- ENTRIES SHOWN -
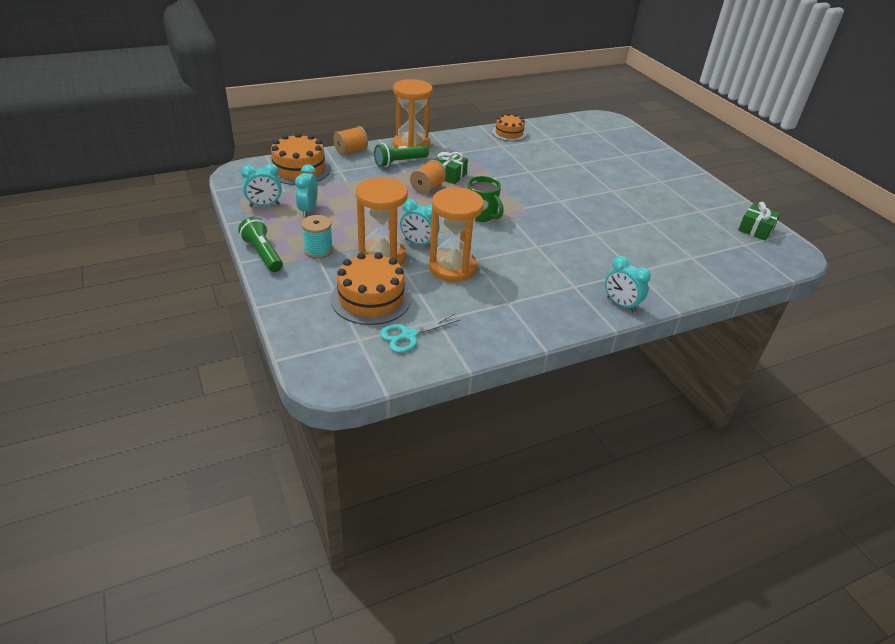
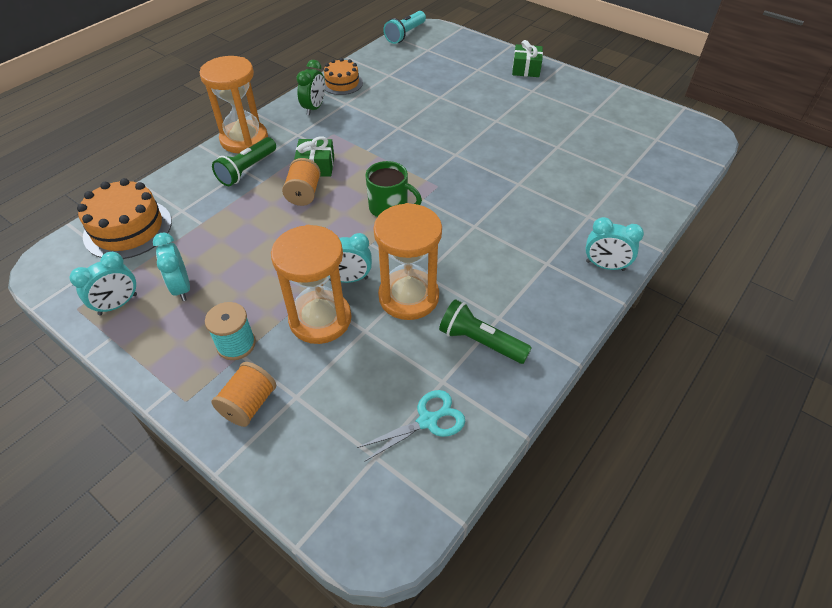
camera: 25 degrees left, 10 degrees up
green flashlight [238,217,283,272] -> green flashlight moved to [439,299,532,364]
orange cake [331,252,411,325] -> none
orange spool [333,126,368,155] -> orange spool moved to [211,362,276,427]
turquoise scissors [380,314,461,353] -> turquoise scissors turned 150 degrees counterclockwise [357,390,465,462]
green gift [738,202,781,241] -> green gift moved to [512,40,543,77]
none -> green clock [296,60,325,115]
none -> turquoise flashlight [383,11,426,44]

==

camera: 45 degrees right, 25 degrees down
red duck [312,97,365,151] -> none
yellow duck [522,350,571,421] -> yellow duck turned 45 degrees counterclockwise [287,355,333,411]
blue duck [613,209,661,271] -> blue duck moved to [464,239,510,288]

- WHAT THIS TASK INVOLVES -
The reply should consist solely of the lines above from the one that has "camera: 25 degrees left, 10 degrees up" through the one that has "none -> turquoise flashlight [383,11,426,44]", reproduced exactly.

- FINISHED TASK -
camera: 25 degrees left, 10 degrees up
green flashlight [238,217,283,272] -> green flashlight moved to [439,299,532,364]
orange cake [331,252,411,325] -> none
orange spool [333,126,368,155] -> orange spool moved to [211,362,276,427]
turquoise scissors [380,314,461,353] -> turquoise scissors turned 150 degrees counterclockwise [357,390,465,462]
green gift [738,202,781,241] -> green gift moved to [512,40,543,77]
none -> green clock [296,60,325,115]
none -> turquoise flashlight [383,11,426,44]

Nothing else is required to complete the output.